*** Records for the exercise ***
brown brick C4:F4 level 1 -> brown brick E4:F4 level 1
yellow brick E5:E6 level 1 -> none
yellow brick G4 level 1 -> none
*** End of Records for the exercise ***
*** Records for the exercise ***
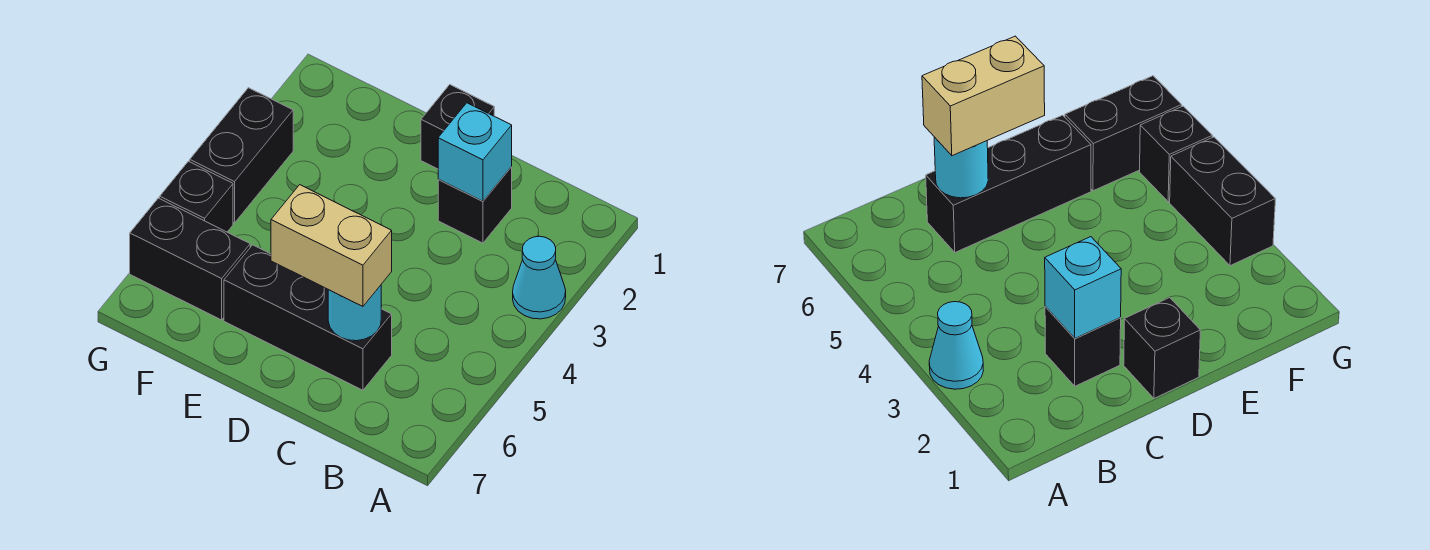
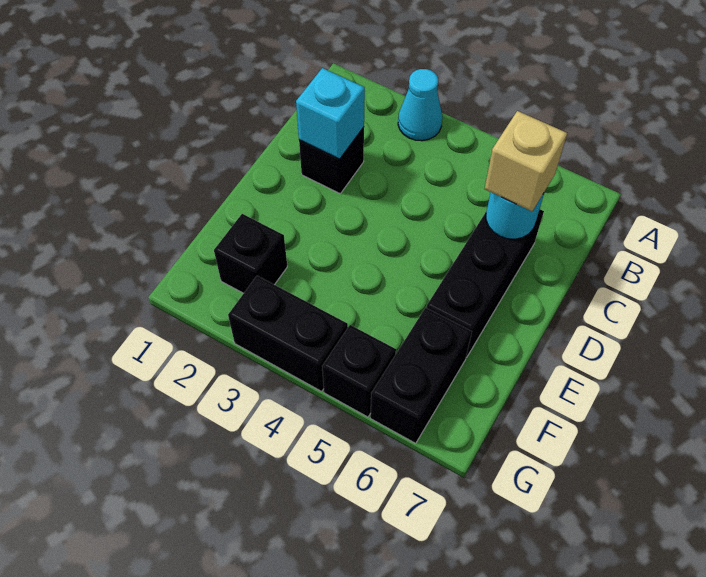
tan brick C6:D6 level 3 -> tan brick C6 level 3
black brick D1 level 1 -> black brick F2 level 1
*** End of Records for the exercise ***
*** Records for the exercise ***
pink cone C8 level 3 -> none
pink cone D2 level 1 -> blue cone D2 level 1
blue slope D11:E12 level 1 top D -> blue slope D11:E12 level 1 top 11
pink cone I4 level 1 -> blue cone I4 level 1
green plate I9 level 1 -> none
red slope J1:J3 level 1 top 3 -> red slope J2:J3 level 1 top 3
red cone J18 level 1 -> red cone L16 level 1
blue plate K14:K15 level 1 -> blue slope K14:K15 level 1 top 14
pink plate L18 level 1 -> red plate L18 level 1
*** End of Records for the exercise ***
> Problem statement:
In the entries above, find the line with "pink cone I4 level 1 -> blue cone I4 level 1" and the line with "pink plate L18", then set down exactly those two and every line between them, nothing else.

> Task output:
pink cone I4 level 1 -> blue cone I4 level 1
green plate I9 level 1 -> none
red slope J1:J3 level 1 top 3 -> red slope J2:J3 level 1 top 3
red cone J18 level 1 -> red cone L16 level 1
blue plate K14:K15 level 1 -> blue slope K14:K15 level 1 top 14
pink plate L18 level 1 -> red plate L18 level 1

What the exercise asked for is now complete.